++++ SUPPLIED RECORDS ++++
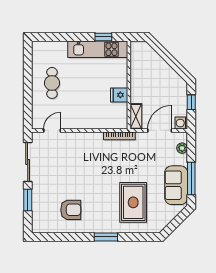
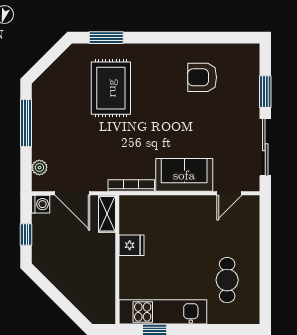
cafe table: (52, 83) -> (227, 280), moved
door: (160, 130) -> (72, 193), hinge flipped
sofa: (176, 185) -> (184, 175), moved, turned -90
window: (106, 237) -> (106, 38), moved

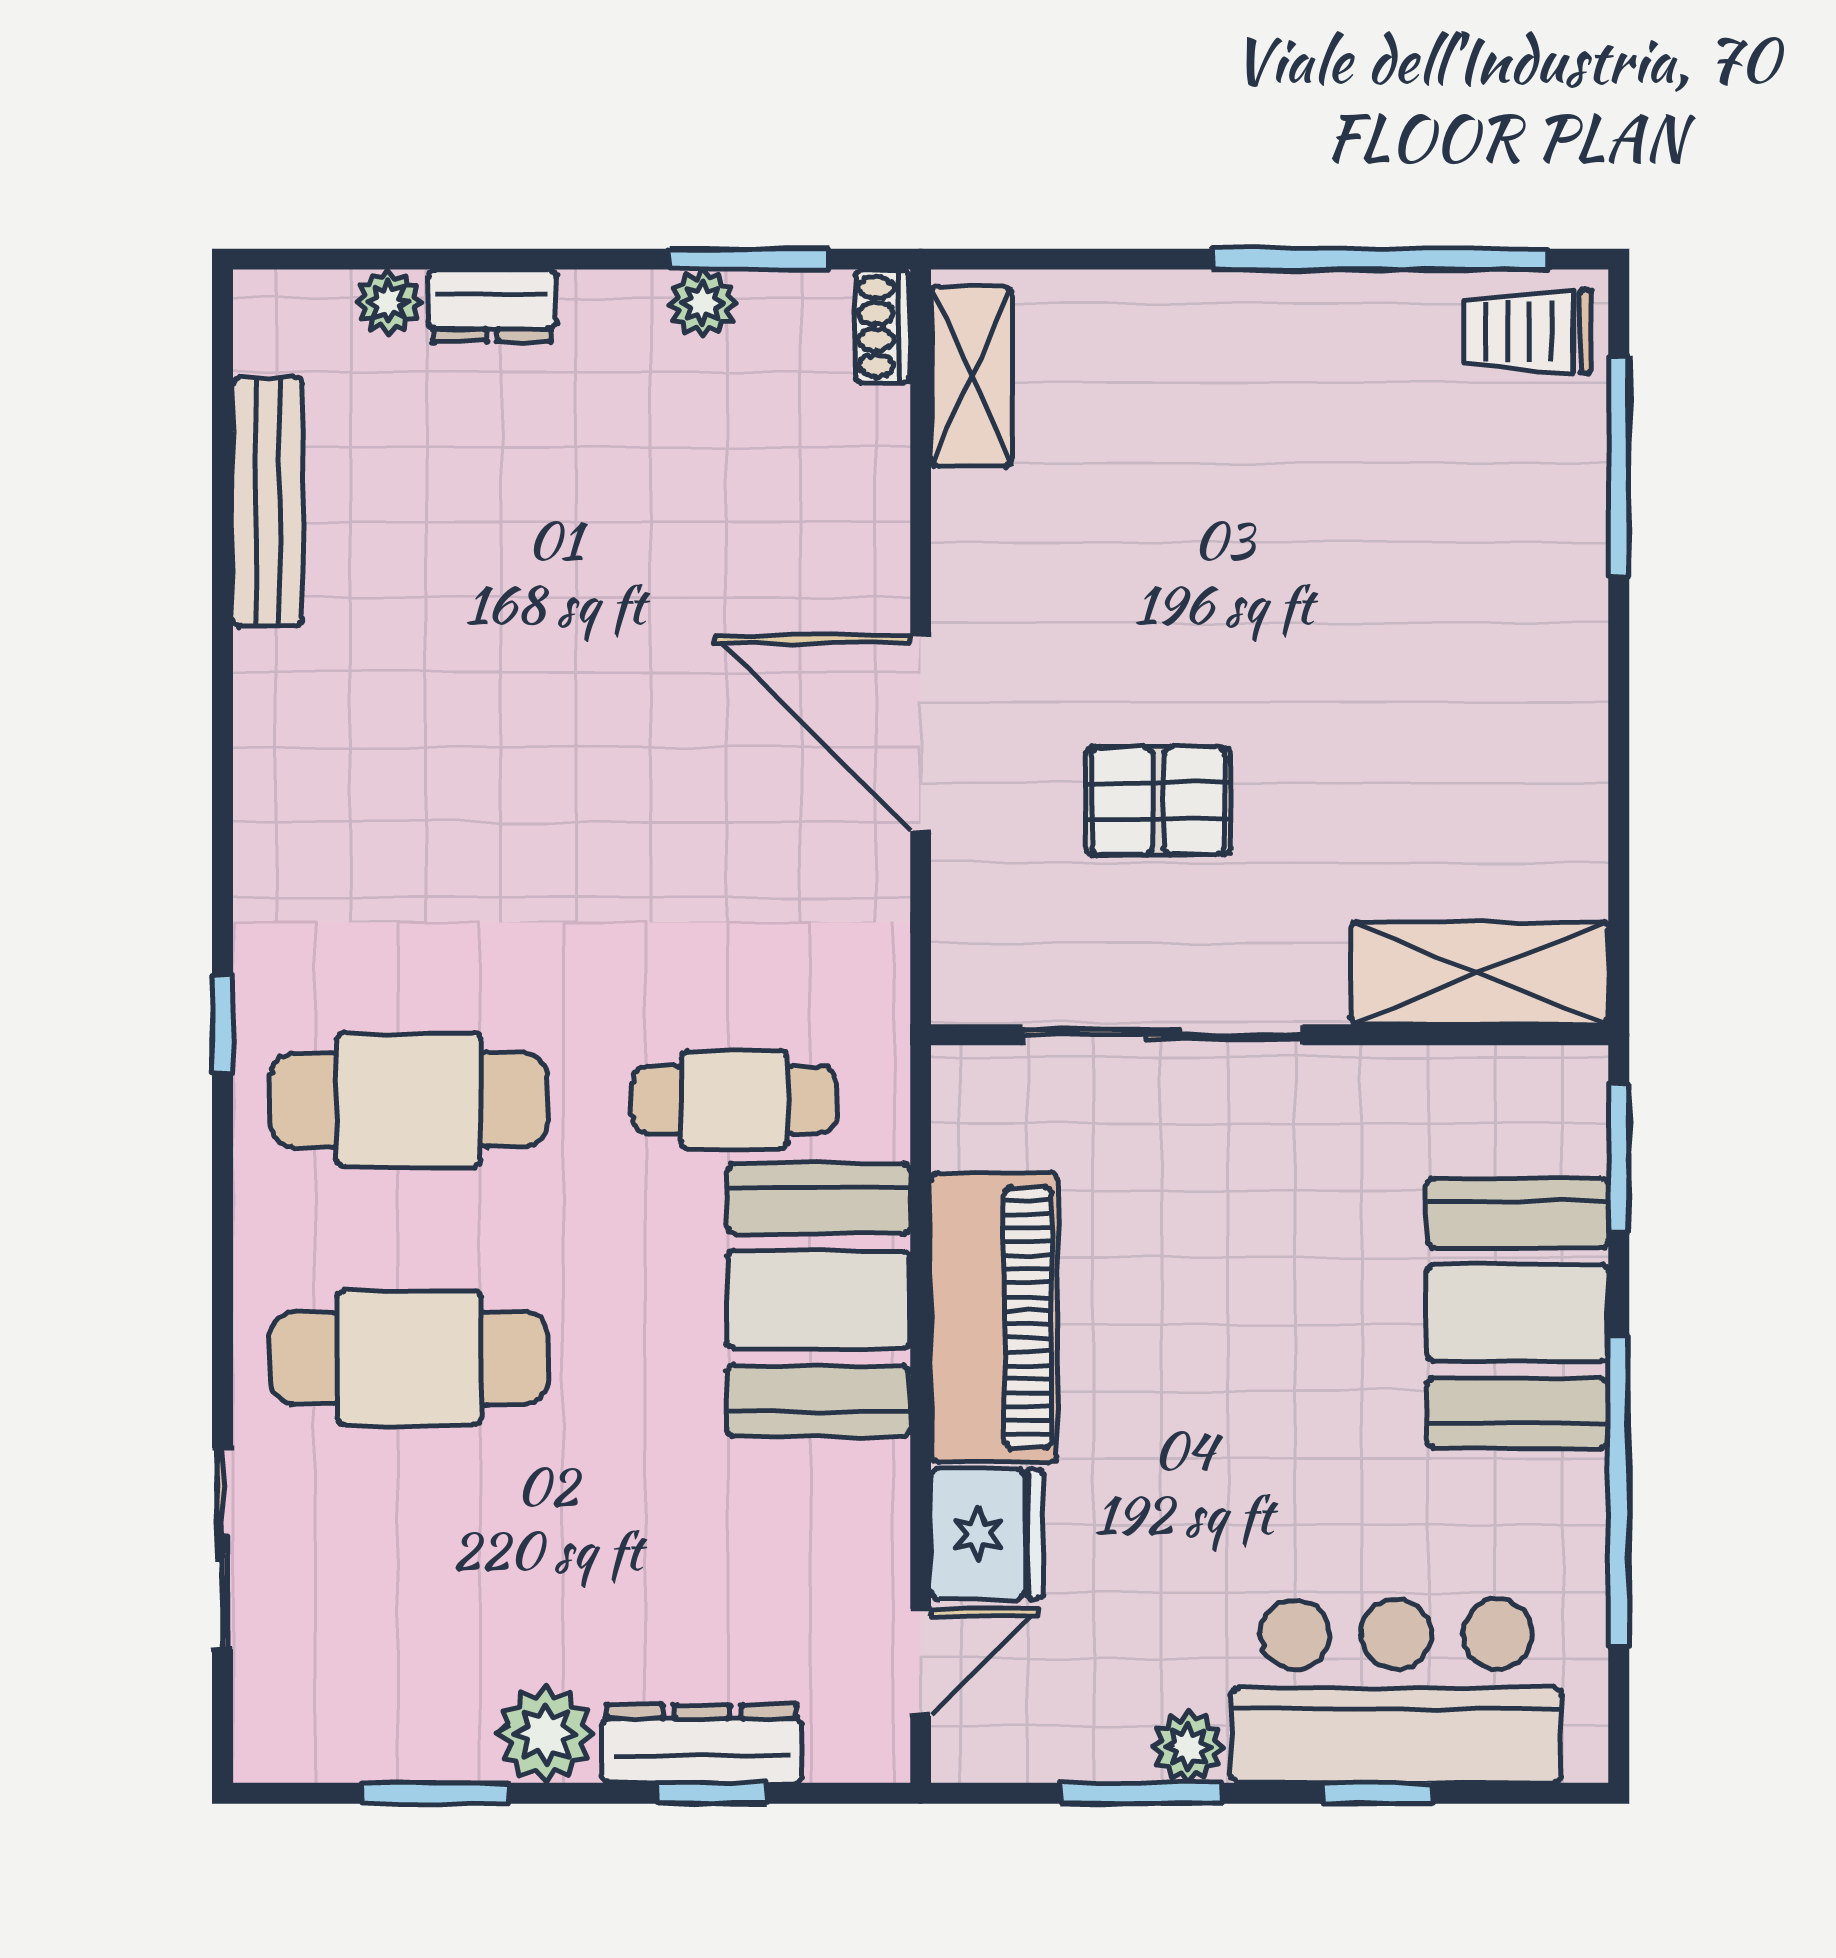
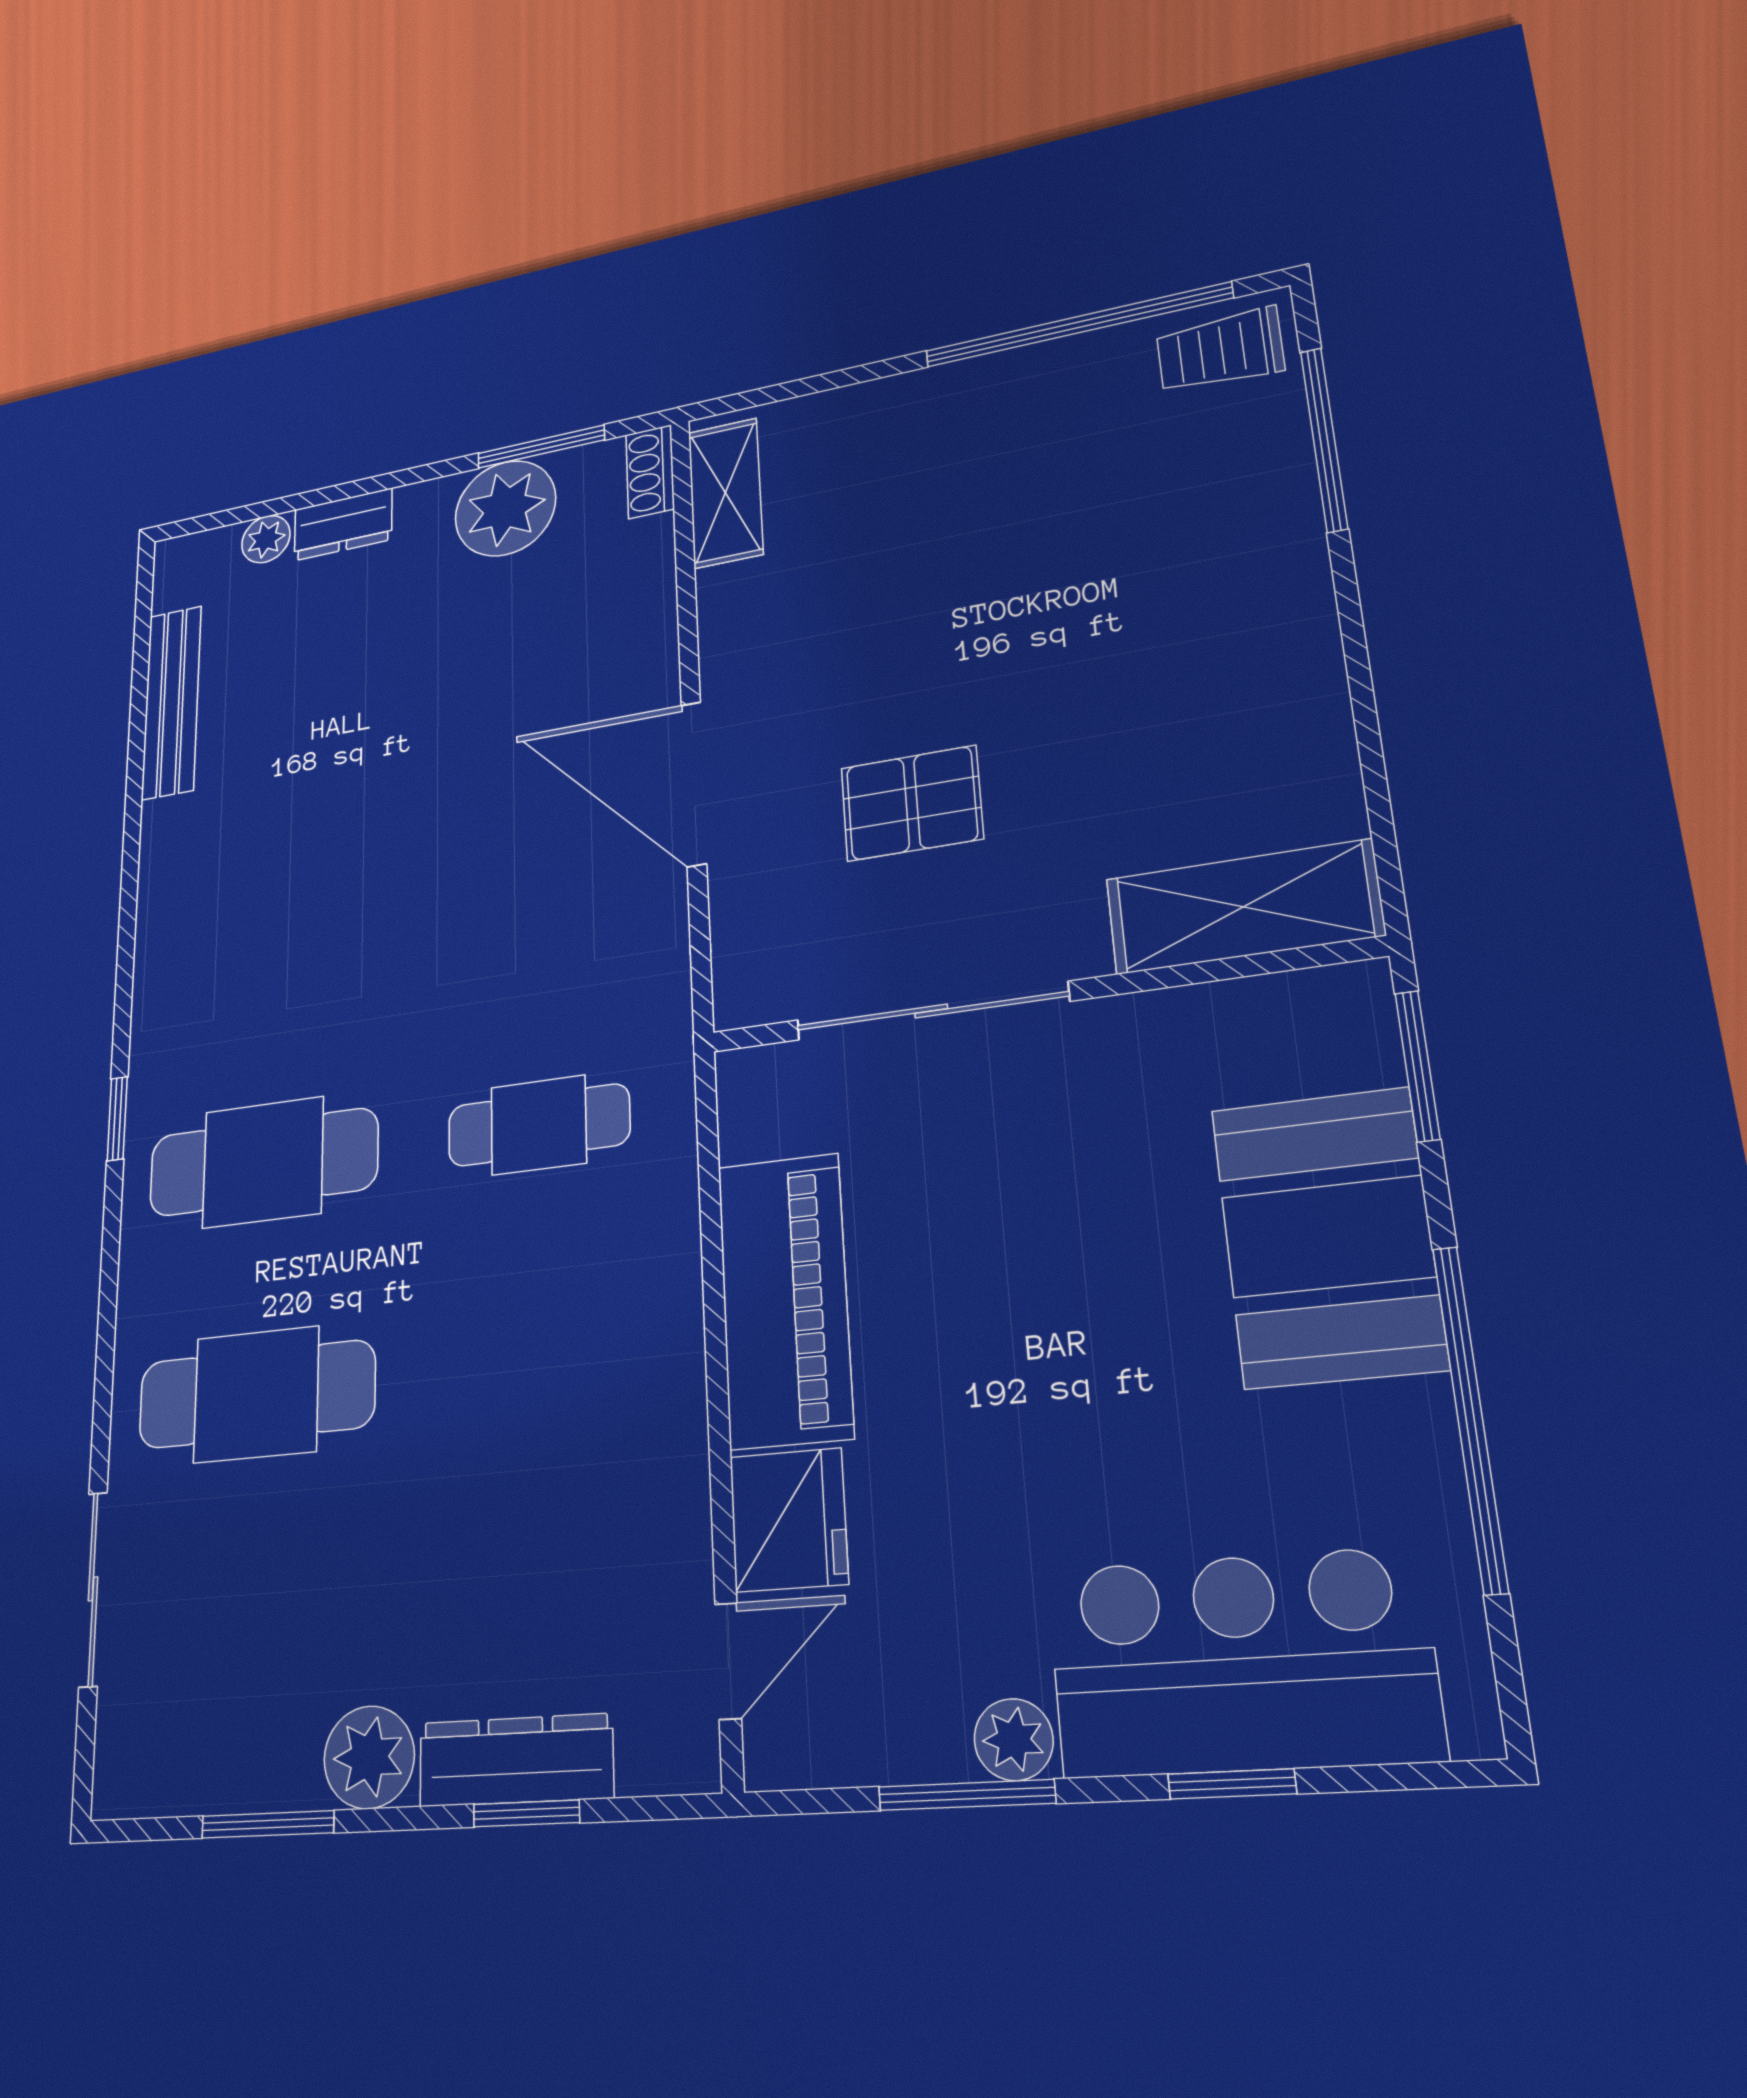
plant: (703, 303) -> (505, 508), width x1.87, depth x1.87
booth: (819, 1300) -> (618, 1301), removed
++++
AIM OF THE EXERCISE ->
With the images removed, give back every entry exactly as shown.

OUTPUT ->
cafe table: (52, 83) -> (227, 280), moved
door: (160, 130) -> (72, 193), hinge flipped
sofa: (176, 185) -> (184, 175), moved, turned -90
window: (106, 237) -> (106, 38), moved

plant: (703, 303) -> (505, 508), width x1.87, depth x1.87
booth: (819, 1300) -> (618, 1301), removed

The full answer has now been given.